Exercise details ->
Every record below should be printed exactly as it appears.
*** Extracted entries Section Begins ***
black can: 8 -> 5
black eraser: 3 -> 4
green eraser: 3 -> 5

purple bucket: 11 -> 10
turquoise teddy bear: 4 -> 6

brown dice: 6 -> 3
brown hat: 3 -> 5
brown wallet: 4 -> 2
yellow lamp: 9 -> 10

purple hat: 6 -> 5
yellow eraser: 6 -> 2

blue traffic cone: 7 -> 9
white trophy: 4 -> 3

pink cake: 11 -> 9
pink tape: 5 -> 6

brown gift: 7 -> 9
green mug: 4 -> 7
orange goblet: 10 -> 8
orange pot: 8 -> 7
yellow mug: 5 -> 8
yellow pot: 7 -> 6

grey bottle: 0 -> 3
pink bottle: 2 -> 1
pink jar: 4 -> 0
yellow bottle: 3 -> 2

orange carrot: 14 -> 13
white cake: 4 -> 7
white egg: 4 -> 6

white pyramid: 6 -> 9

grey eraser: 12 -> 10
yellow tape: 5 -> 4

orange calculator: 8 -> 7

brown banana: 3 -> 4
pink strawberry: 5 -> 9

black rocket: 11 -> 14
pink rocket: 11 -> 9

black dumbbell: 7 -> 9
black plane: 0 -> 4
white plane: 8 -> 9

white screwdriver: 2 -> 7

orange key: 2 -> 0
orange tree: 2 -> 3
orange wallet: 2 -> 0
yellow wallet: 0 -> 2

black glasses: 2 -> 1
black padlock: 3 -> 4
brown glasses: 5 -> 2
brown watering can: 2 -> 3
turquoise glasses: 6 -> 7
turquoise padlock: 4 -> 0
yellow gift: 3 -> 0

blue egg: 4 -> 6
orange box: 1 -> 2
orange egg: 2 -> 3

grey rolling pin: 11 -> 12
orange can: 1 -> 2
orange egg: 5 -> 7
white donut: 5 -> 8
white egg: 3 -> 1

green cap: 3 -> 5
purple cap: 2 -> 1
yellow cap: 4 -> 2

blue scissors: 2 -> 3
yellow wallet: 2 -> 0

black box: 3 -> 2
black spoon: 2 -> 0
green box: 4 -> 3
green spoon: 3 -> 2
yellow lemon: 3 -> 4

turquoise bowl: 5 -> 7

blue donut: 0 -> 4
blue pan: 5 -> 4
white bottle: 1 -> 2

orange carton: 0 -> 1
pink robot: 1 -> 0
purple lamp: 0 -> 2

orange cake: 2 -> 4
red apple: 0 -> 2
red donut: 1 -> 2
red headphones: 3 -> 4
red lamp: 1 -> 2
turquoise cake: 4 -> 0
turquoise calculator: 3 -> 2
*** Extracted entries Section Ends ***
Answer for the task ->
black can: 8 -> 5
black eraser: 3 -> 4
green eraser: 3 -> 5

purple bucket: 11 -> 10
turquoise teddy bear: 4 -> 6

brown dice: 6 -> 3
brown hat: 3 -> 5
brown wallet: 4 -> 2
yellow lamp: 9 -> 10

purple hat: 6 -> 5
yellow eraser: 6 -> 2

blue traffic cone: 7 -> 9
white trophy: 4 -> 3

pink cake: 11 -> 9
pink tape: 5 -> 6

brown gift: 7 -> 9
green mug: 4 -> 7
orange goblet: 10 -> 8
orange pot: 8 -> 7
yellow mug: 5 -> 8
yellow pot: 7 -> 6

grey bottle: 0 -> 3
pink bottle: 2 -> 1
pink jar: 4 -> 0
yellow bottle: 3 -> 2

orange carrot: 14 -> 13
white cake: 4 -> 7
white egg: 4 -> 6

white pyramid: 6 -> 9

grey eraser: 12 -> 10
yellow tape: 5 -> 4

orange calculator: 8 -> 7

brown banana: 3 -> 4
pink strawberry: 5 -> 9

black rocket: 11 -> 14
pink rocket: 11 -> 9

black dumbbell: 7 -> 9
black plane: 0 -> 4
white plane: 8 -> 9

white screwdriver: 2 -> 7

orange key: 2 -> 0
orange tree: 2 -> 3
orange wallet: 2 -> 0
yellow wallet: 0 -> 2

black glasses: 2 -> 1
black padlock: 3 -> 4
brown glasses: 5 -> 2
brown watering can: 2 -> 3
turquoise glasses: 6 -> 7
turquoise padlock: 4 -> 0
yellow gift: 3 -> 0

blue egg: 4 -> 6
orange box: 1 -> 2
orange egg: 2 -> 3

grey rolling pin: 11 -> 12
orange can: 1 -> 2
orange egg: 5 -> 7
white donut: 5 -> 8
white egg: 3 -> 1

green cap: 3 -> 5
purple cap: 2 -> 1
yellow cap: 4 -> 2

blue scissors: 2 -> 3
yellow wallet: 2 -> 0

black box: 3 -> 2
black spoon: 2 -> 0
green box: 4 -> 3
green spoon: 3 -> 2
yellow lemon: 3 -> 4

turquoise bowl: 5 -> 7

blue donut: 0 -> 4
blue pan: 5 -> 4
white bottle: 1 -> 2

orange carton: 0 -> 1
pink robot: 1 -> 0
purple lamp: 0 -> 2

orange cake: 2 -> 4
red apple: 0 -> 2
red donut: 1 -> 2
red headphones: 3 -> 4
red lamp: 1 -> 2
turquoise cake: 4 -> 0
turquoise calculator: 3 -> 2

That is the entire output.